Goal of the exercise ::
The exercise calls for exact output of the lines between the one that contains "(597, 357) = (391, 330): yellow" and the end of the data, with both ends kept and pictures left out.

Task data ::
-=-=-=-=-

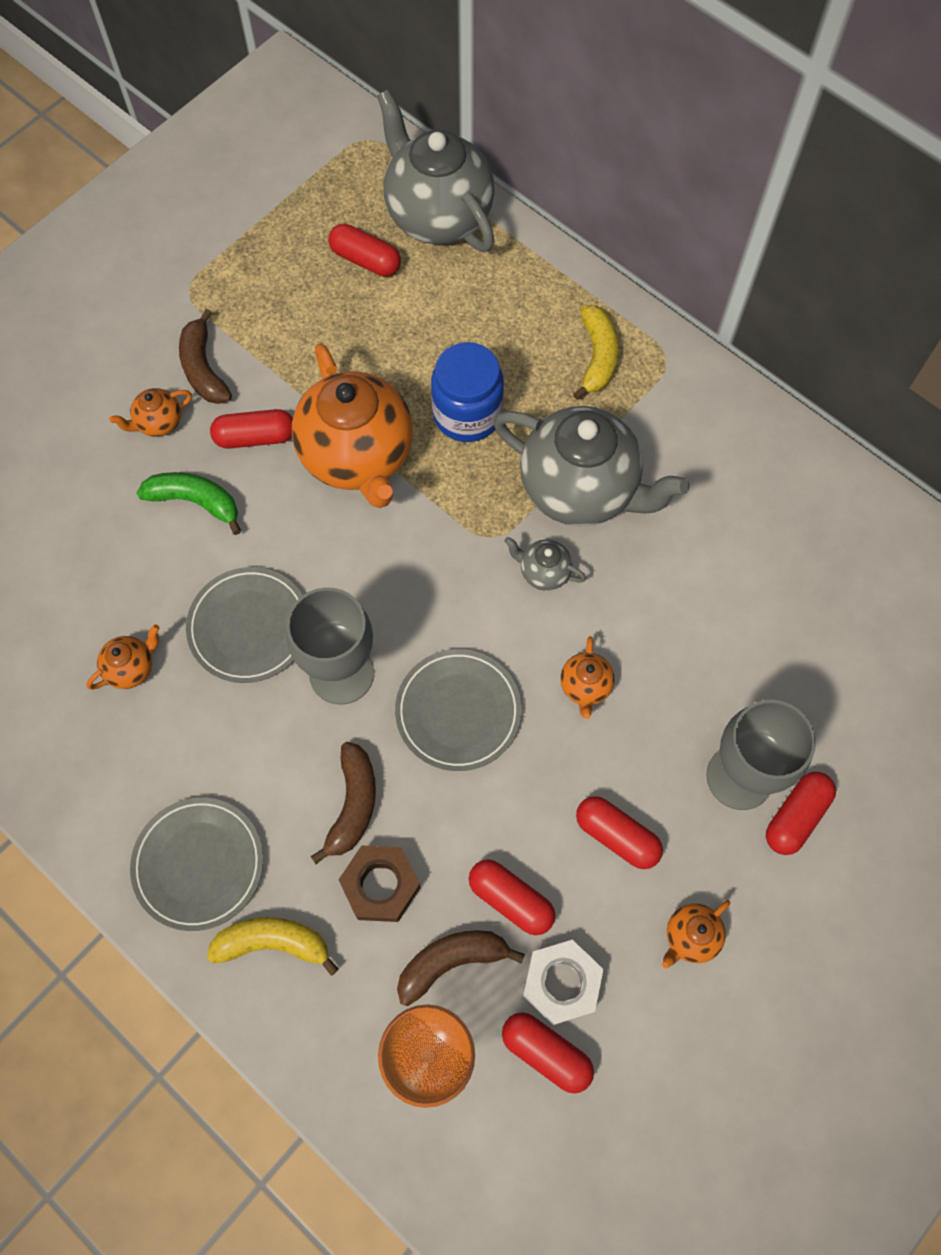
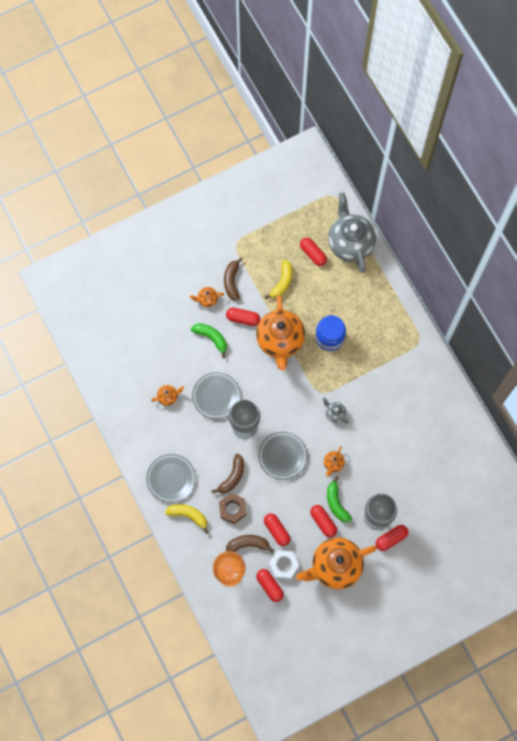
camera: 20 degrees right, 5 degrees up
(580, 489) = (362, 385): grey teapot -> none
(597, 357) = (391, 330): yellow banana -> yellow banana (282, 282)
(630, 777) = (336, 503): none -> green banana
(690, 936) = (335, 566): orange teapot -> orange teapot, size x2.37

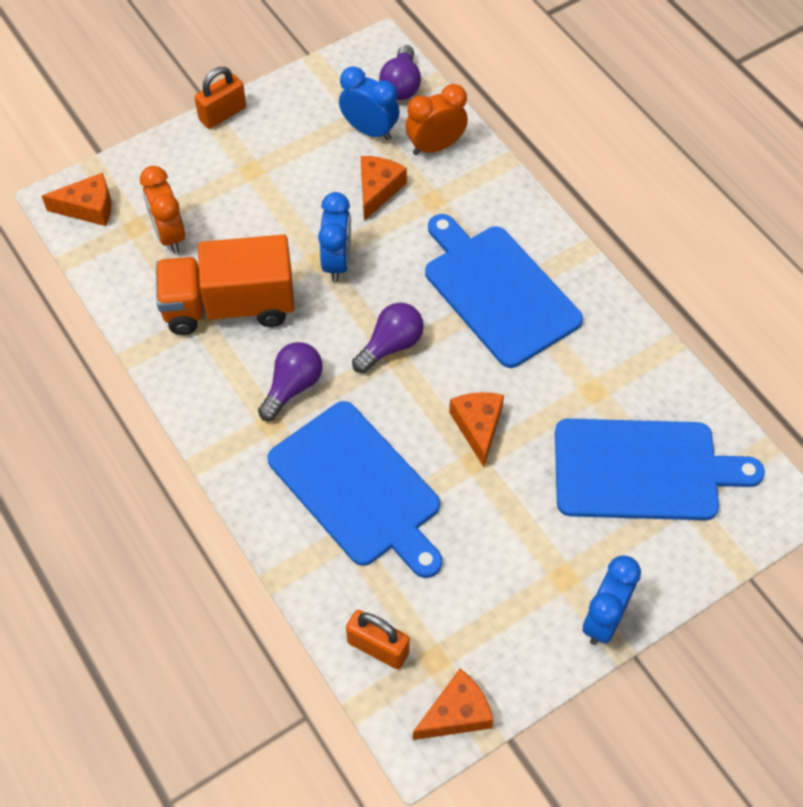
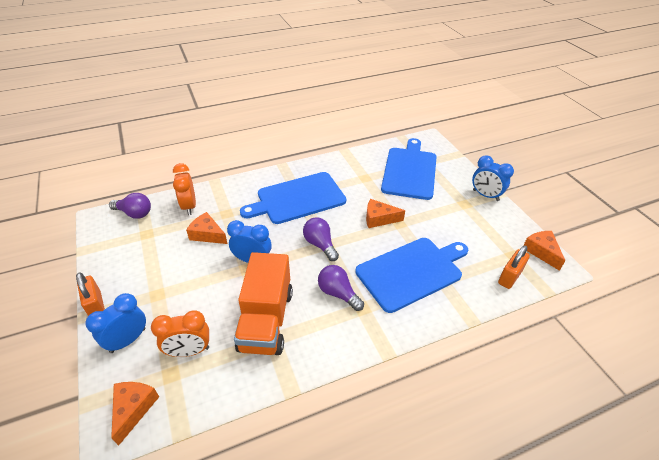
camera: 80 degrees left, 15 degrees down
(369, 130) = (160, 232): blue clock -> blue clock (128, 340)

-=-=-=-=-

Written reply ::
(597, 357) = (391, 330): yellow banana -> yellow banana (282, 282)
(630, 777) = (336, 503): none -> green banana
(690, 936) = (335, 566): orange teapot -> orange teapot, size x2.37

camera: 80 degrees left, 15 degrees down
(369, 130) = (160, 232): blue clock -> blue clock (128, 340)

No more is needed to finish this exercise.